Object change listings:
------------------------------------------------

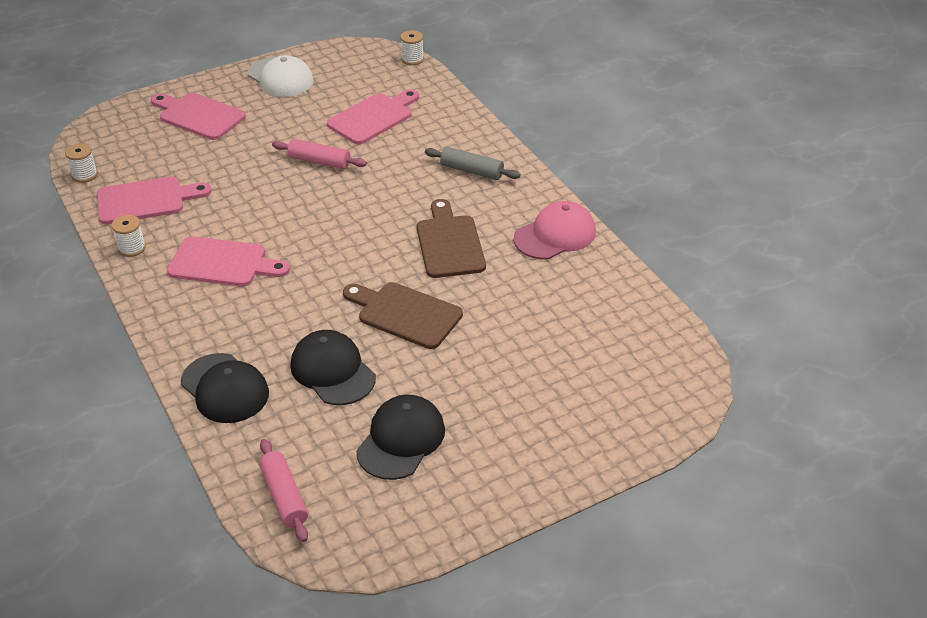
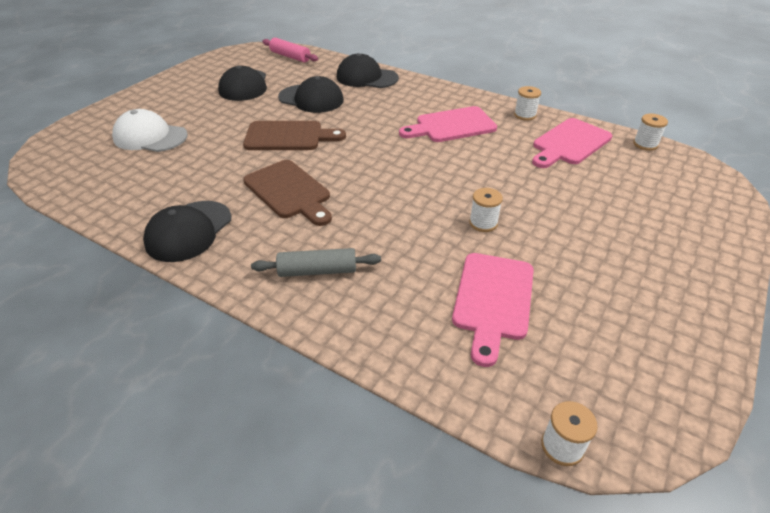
camera: 150 degrees right, 0 degrees up
(199, 116) = (663, 227): pink cutting board -> none
(280, 78) = (673, 315): white cap -> white cap (150, 137)
(319, 161) = (483, 223): pink rolling pin -> white spool
(555, 235) = (189, 231): pink cap -> black cap

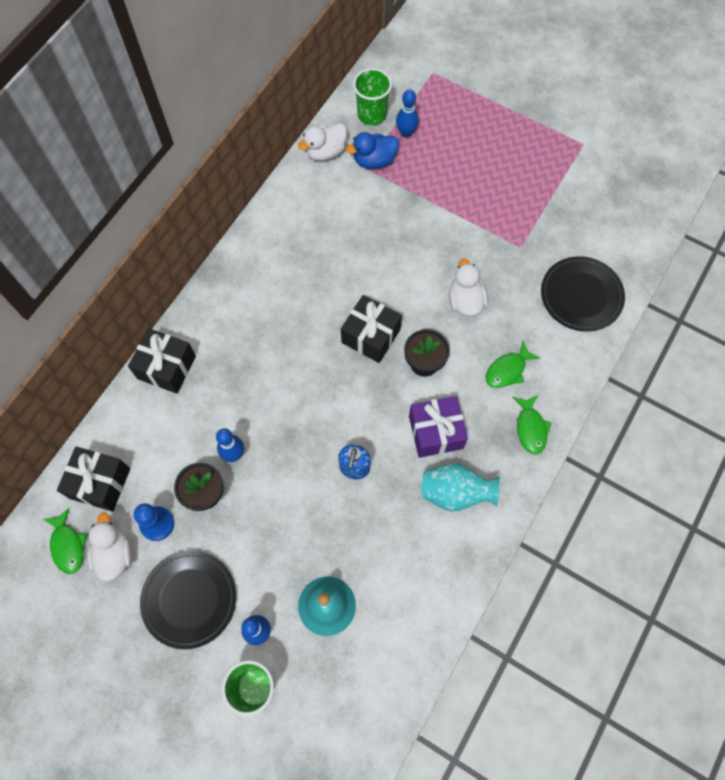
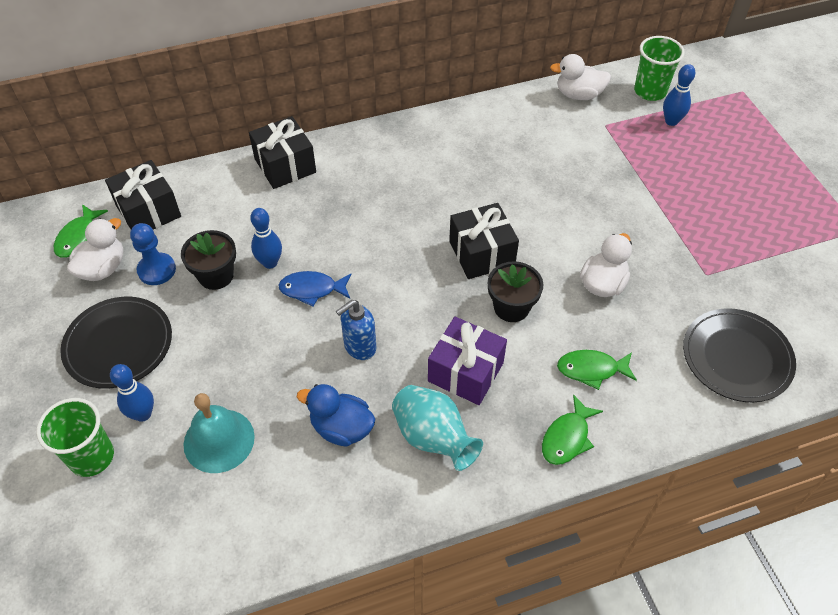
camera: 40 degrees right, 15 degrees down
(283, 451) = (312, 289): none -> blue fish
(374, 160) = (619, 125): blue duck -> blue duck (341, 428)

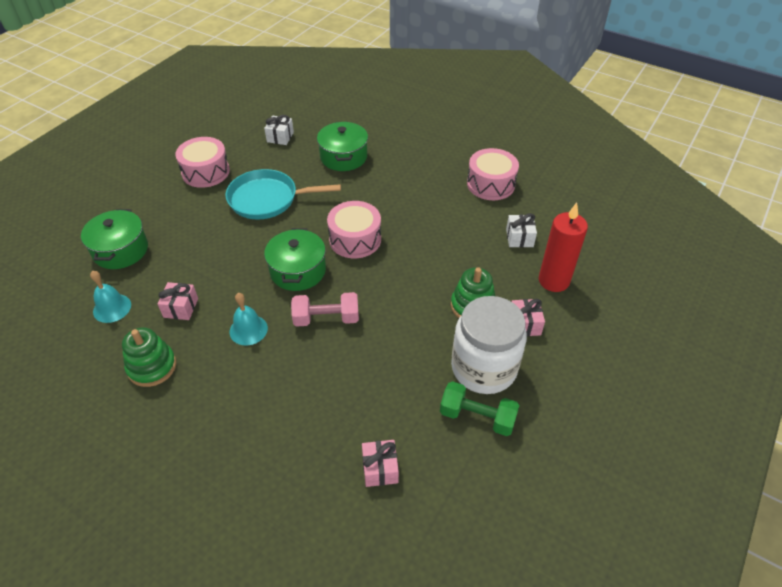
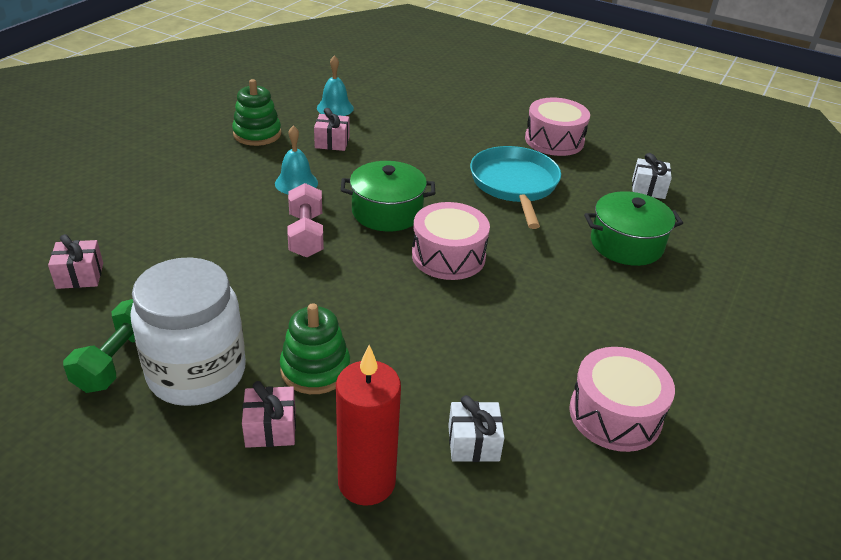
camera: 85 degrees right, 10 degrees down
(120, 250) = (414, 104): green pot -> none

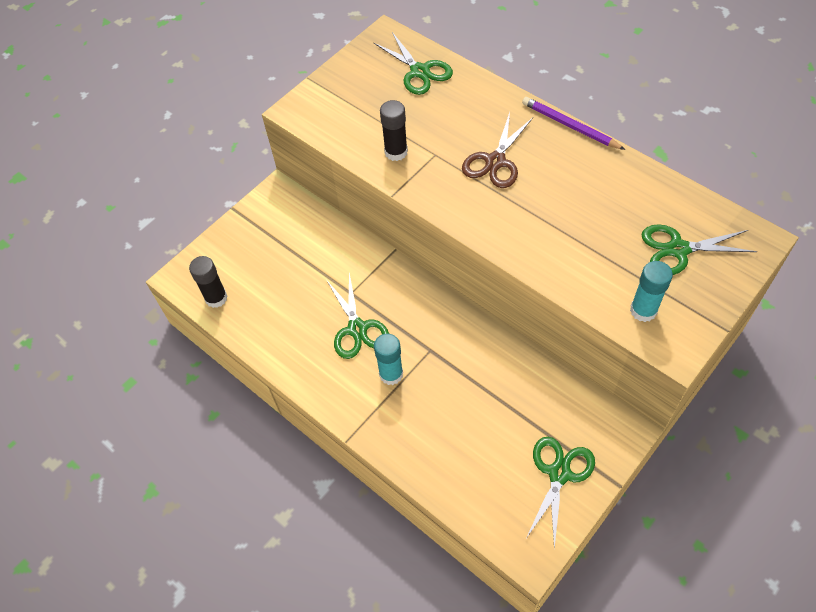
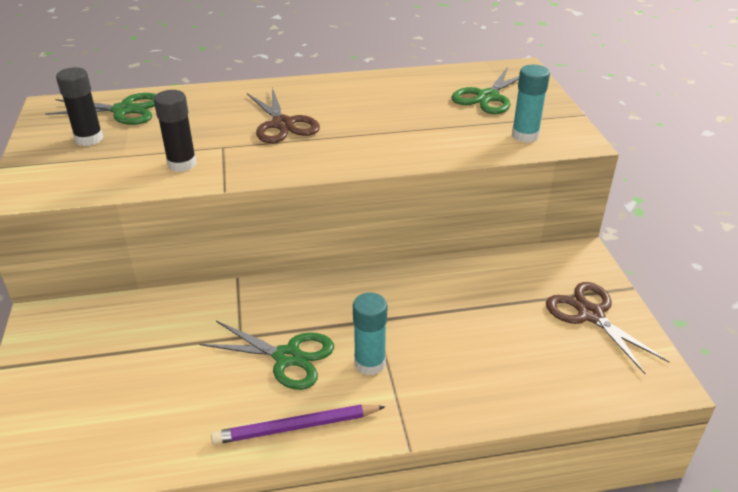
camera: 55 degrees left, 20 degrees down
(216, 298) = (83, 457): black glue stick -> black glue stick (89, 139)
(559, 474) = (591, 315): green scissors -> brown scissors
(570, 126) = (307, 80): purple pencil -> purple pencil (296, 427)

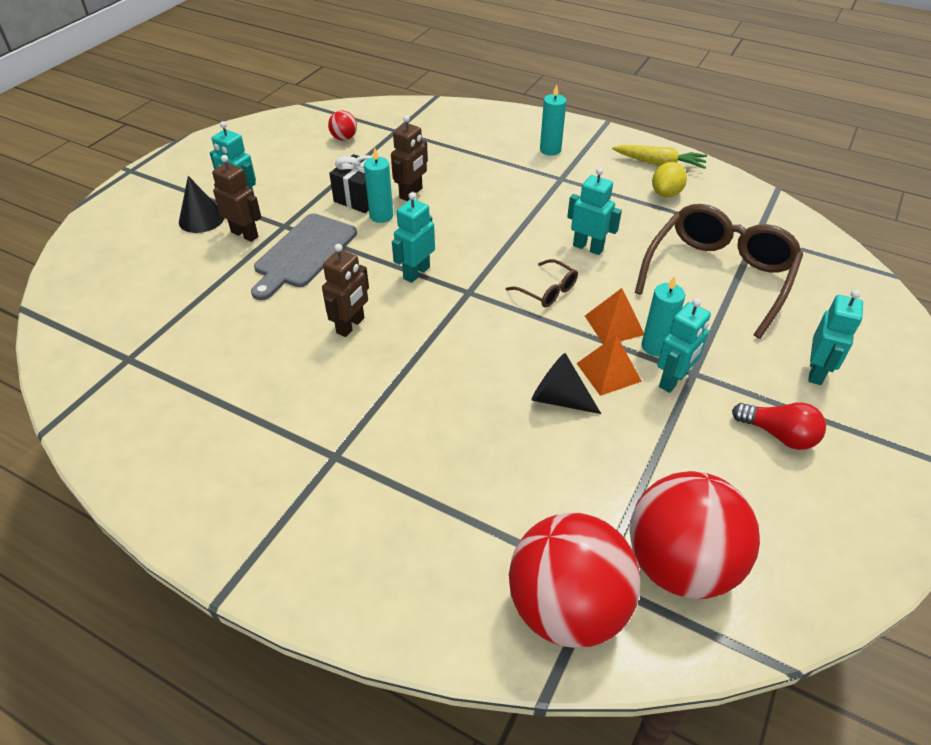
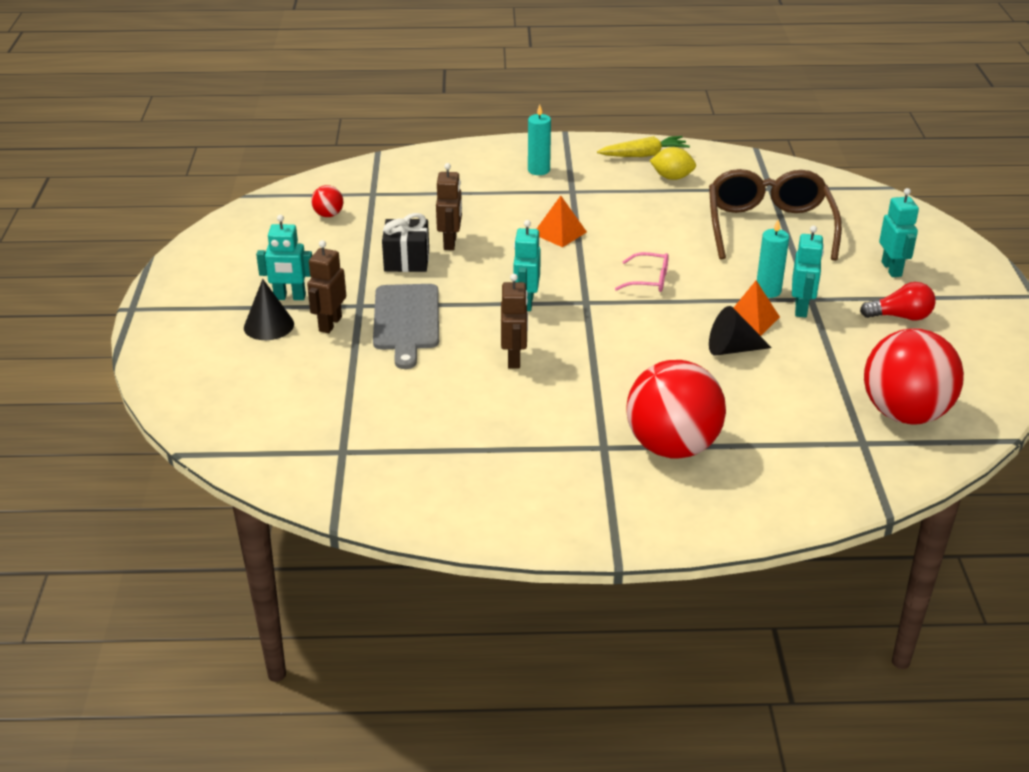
camera: 30 degrees left, 10 degrees down
(245, 234) = (330, 324): brown robot -> brown robot turned 75 degrees counterclockwise
(381, 216) = (444, 269): turquoise candle -> none
(547, 290) = (648, 280): brown glasses -> pink glasses
(567, 607) = (858, 465): red ball -> red ball (672, 447)
(588, 247) = (649, 238): turquoise robot -> none
(614, 325) = (724, 287): orange pyramid -> orange pyramid (559, 233)
(666, 193) = (672, 177): yellow lemon -> yellow lemon turned 75 degrees counterclockwise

------------------------------------------------

*WORK INSTRUCTIONS*
Would you please repeat only the lines above, beginning at the one that has "camera: 85 degrees right, 10 degrees down" and stopping after the one that has "(559, 474) = (591, 315): green", exactly and with no pictures?

*PROBLEM SOLUTION*
camera: 85 degrees right, 10 degrees down
(120, 250) = (414, 104): green pot -> none

camera: 55 degrees left, 20 degrees down
(216, 298) = (83, 457): black glue stick -> black glue stick (89, 139)
(559, 474) = (591, 315): green scissors -> brown scissors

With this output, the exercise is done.